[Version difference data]
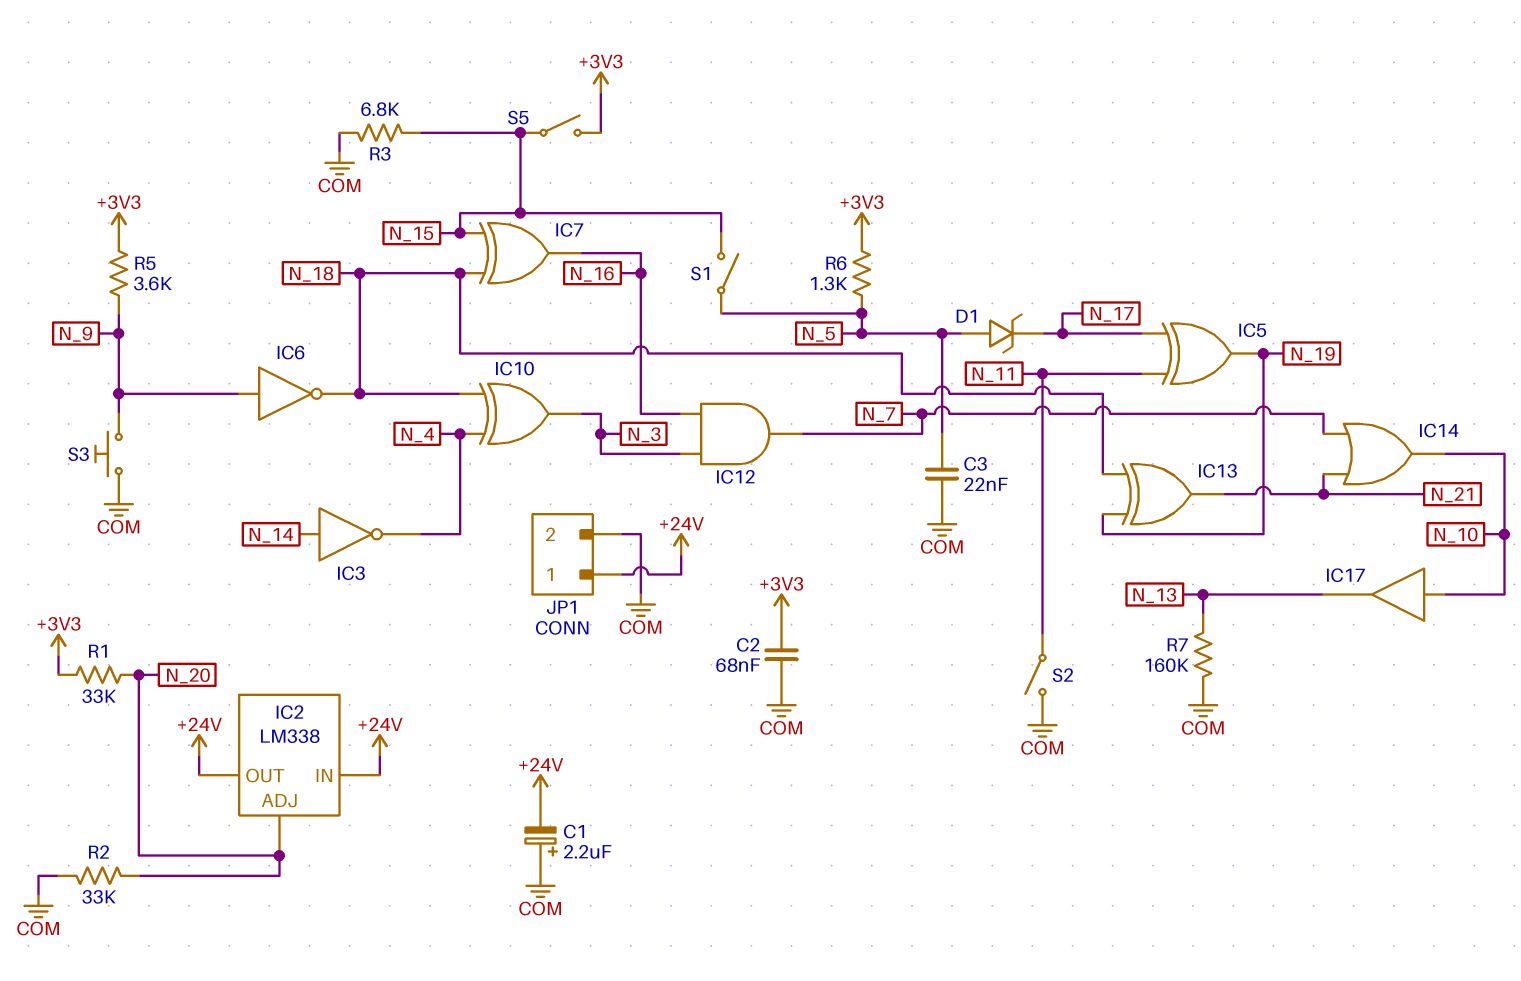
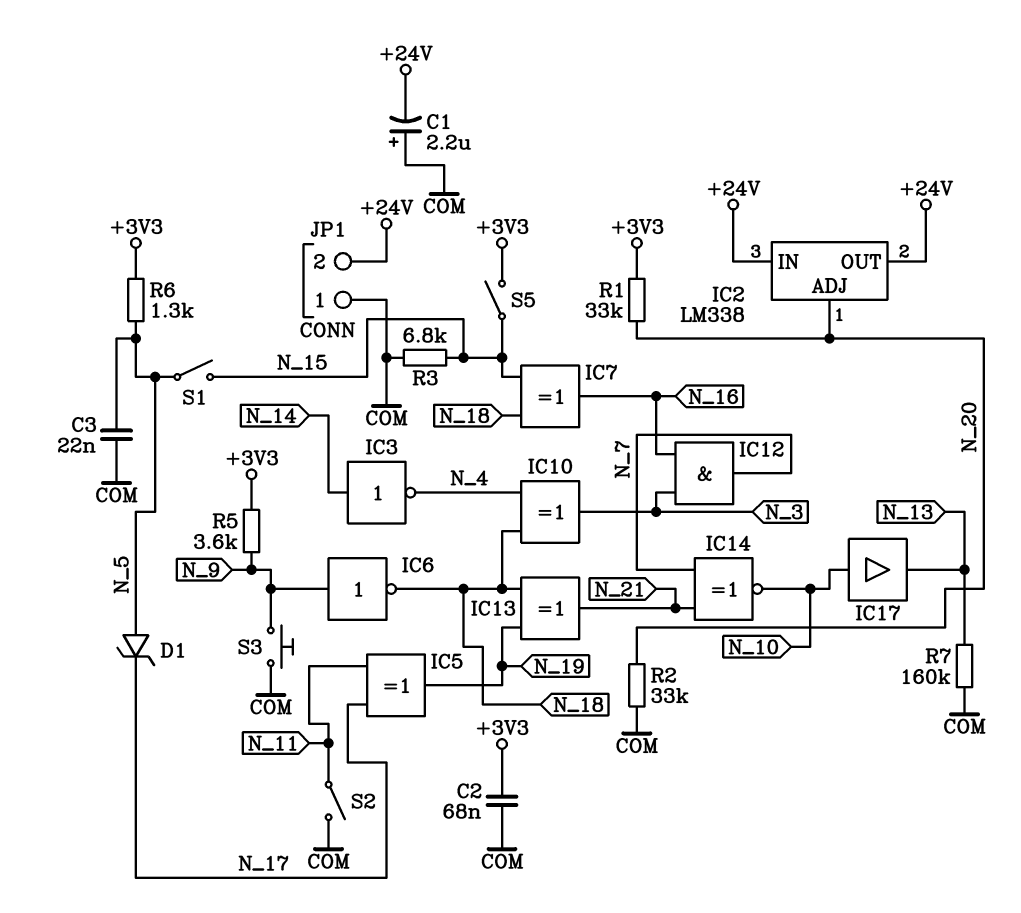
IC14: OR (in N_7, in N_21, out N_10) -> XNOR (in N_7, in N_21, out N_10)
JP1 pin 1: +24V -> COM
JP1 pin 2: COM -> +24V

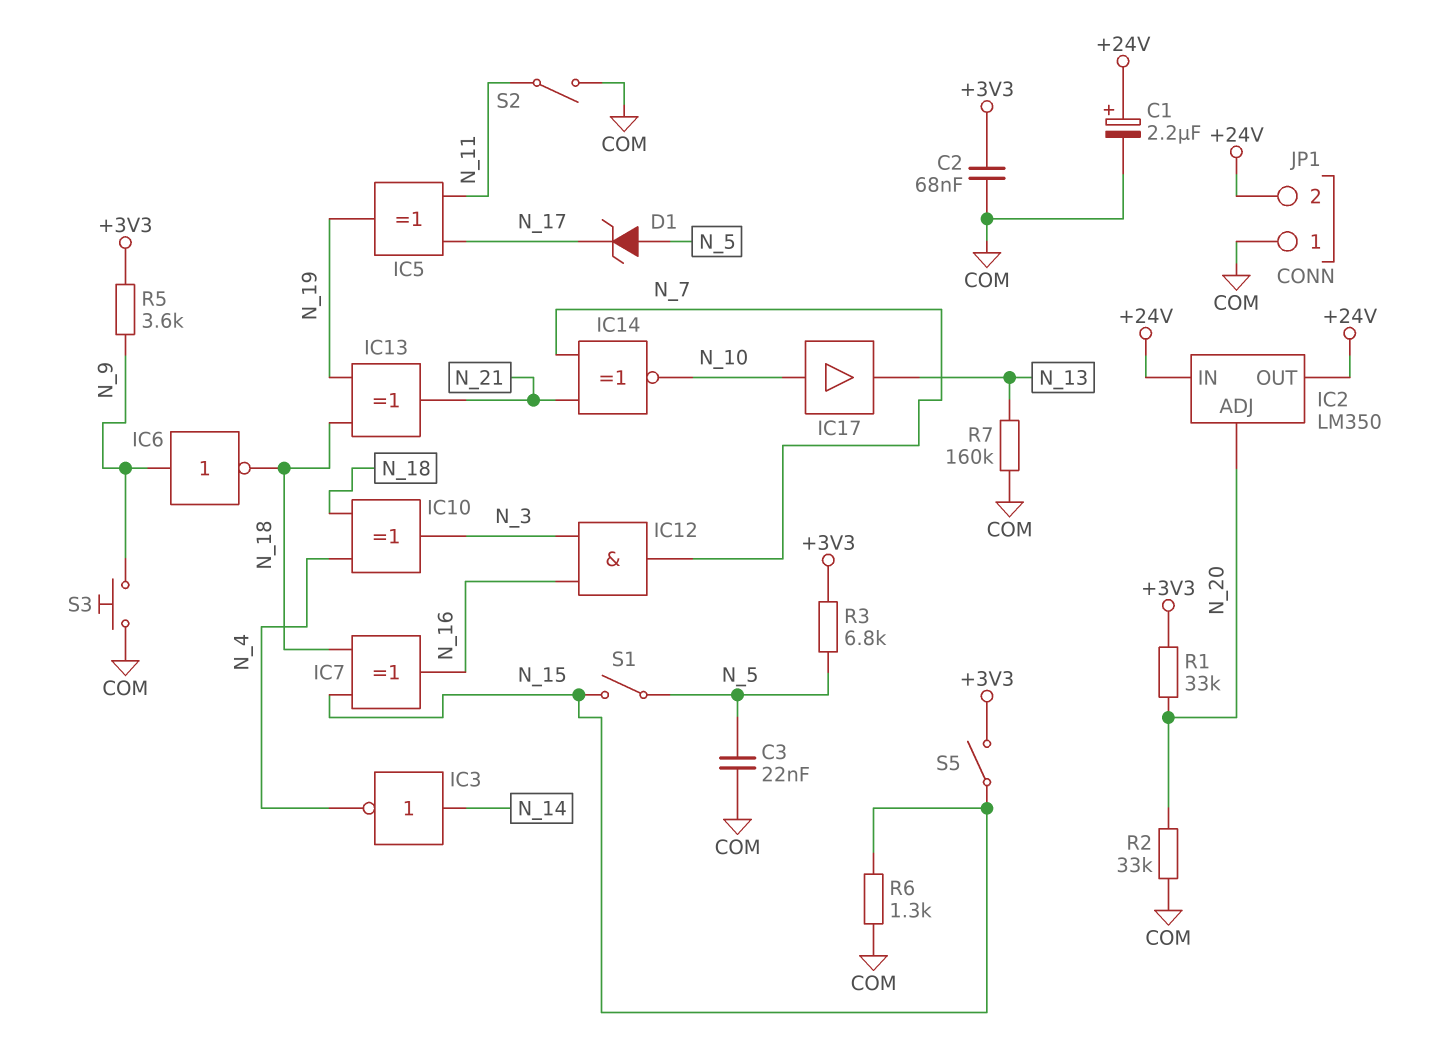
C1: 2.2uF (plus COM, minus +24V) -> 2.2uF (plus +24V, minus COM)
IC2: LM338 -> LM350
R3: 6.8k (COM, N_15) -> 6.8k (+3V3, N_5)
R6: 1.3k (+3V3, N_5) -> 1.3k (COM, N_15)

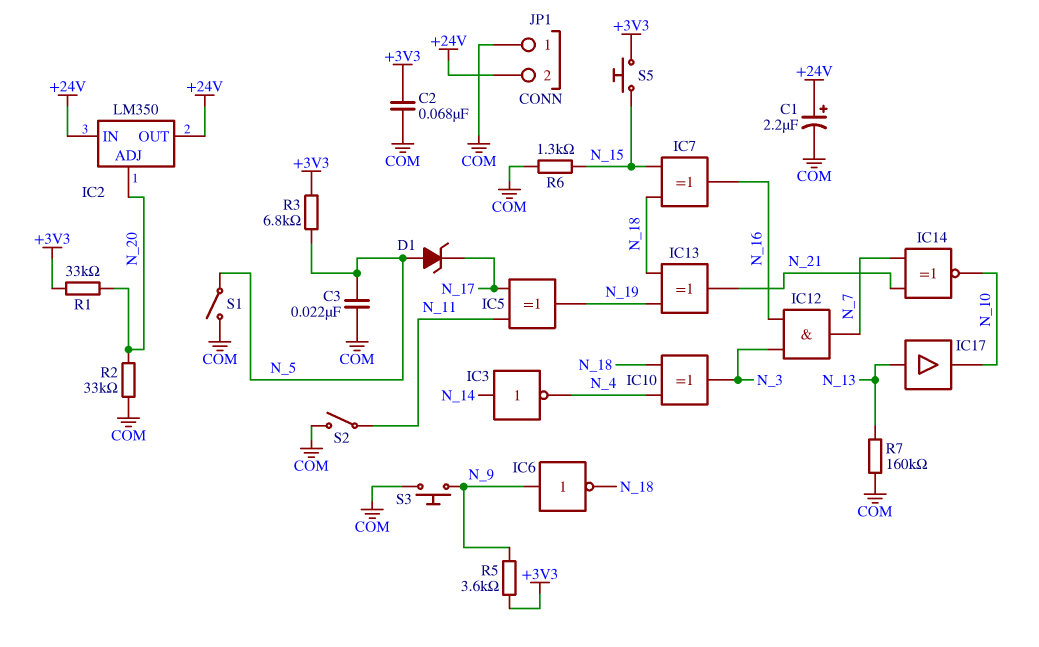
IC17: buffer (in N_10, out N_13) -> buffer (in N_13, out N_10)
S1: switch (N_5, N_15) -> switch (COM, N_5)
S5: switch (+3V3, N_15) -> button (+3V3, N_15)

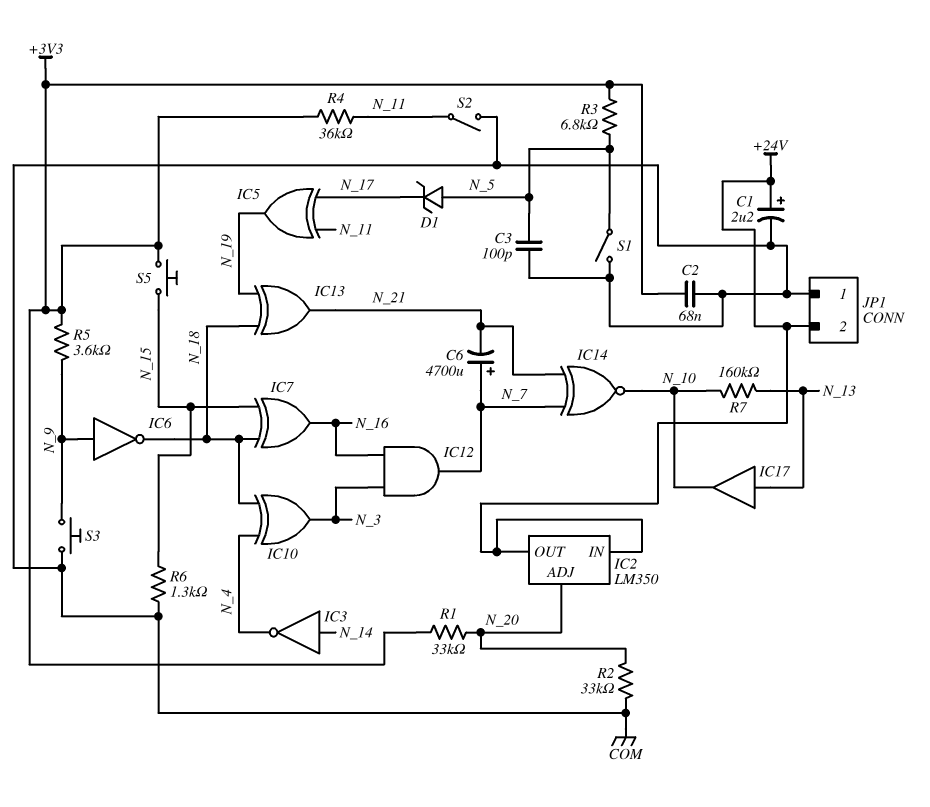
C3: 22nF (COM, N_5) -> 100pF (COM, N_5)
C6: none -> 4700uF (plus N_7, minus N_21)
R4: none -> 36k (+3V3, N_11)
R7: 160k (COM, N_13) -> 160k (N_10, N_13)

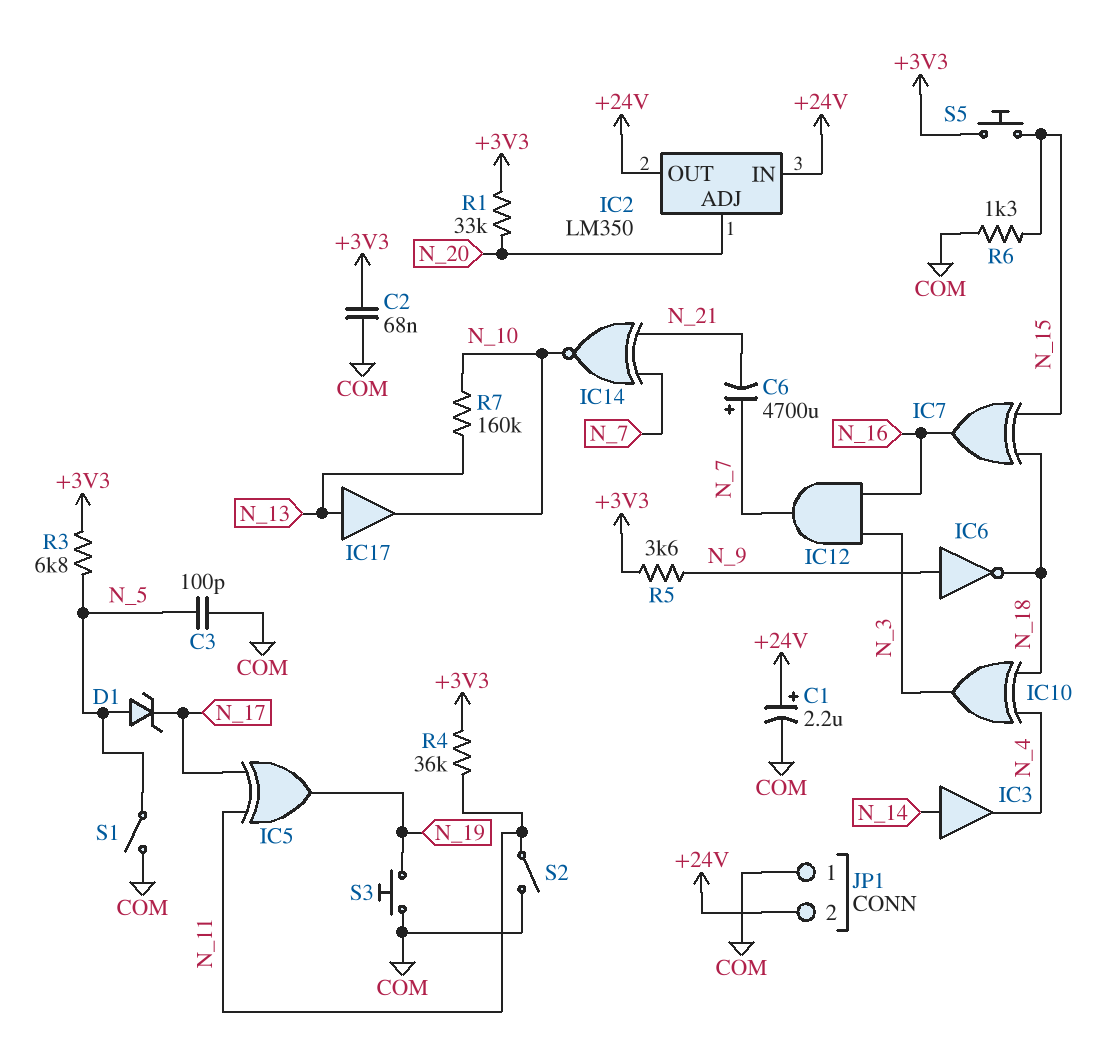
IC3: NOT (in N_14, out N_4) -> buffer (in N_14, out N_4)
IC13: XOR (in N_18, in N_19, out N_21) -> none
R2: 33k (COM, N_20) -> none
S3: button (COM, N_9) -> button (COM, N_19)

* [TASK TO CARRY OUT]: Exactly retype each record above, dropping images.

* [RESULT]:
IC14: OR (in N_7, in N_21, out N_10) -> XNOR (in N_7, in N_21, out N_10)
JP1 pin 1: +24V -> COM
JP1 pin 2: COM -> +24V

C1: 2.2uF (plus COM, minus +24V) -> 2.2uF (plus +24V, minus COM)
IC2: LM338 -> LM350
R3: 6.8k (COM, N_15) -> 6.8k (+3V3, N_5)
R6: 1.3k (+3V3, N_5) -> 1.3k (COM, N_15)

IC17: buffer (in N_10, out N_13) -> buffer (in N_13, out N_10)
S1: switch (N_5, N_15) -> switch (COM, N_5)
S5: switch (+3V3, N_15) -> button (+3V3, N_15)

C3: 22nF (COM, N_5) -> 100pF (COM, N_5)
C6: none -> 4700uF (plus N_7, minus N_21)
R4: none -> 36k (+3V3, N_11)
R7: 160k (COM, N_13) -> 160k (N_10, N_13)

IC3: NOT (in N_14, out N_4) -> buffer (in N_14, out N_4)
IC13: XOR (in N_18, in N_19, out N_21) -> none
R2: 33k (COM, N_20) -> none
S3: button (COM, N_9) -> button (COM, N_19)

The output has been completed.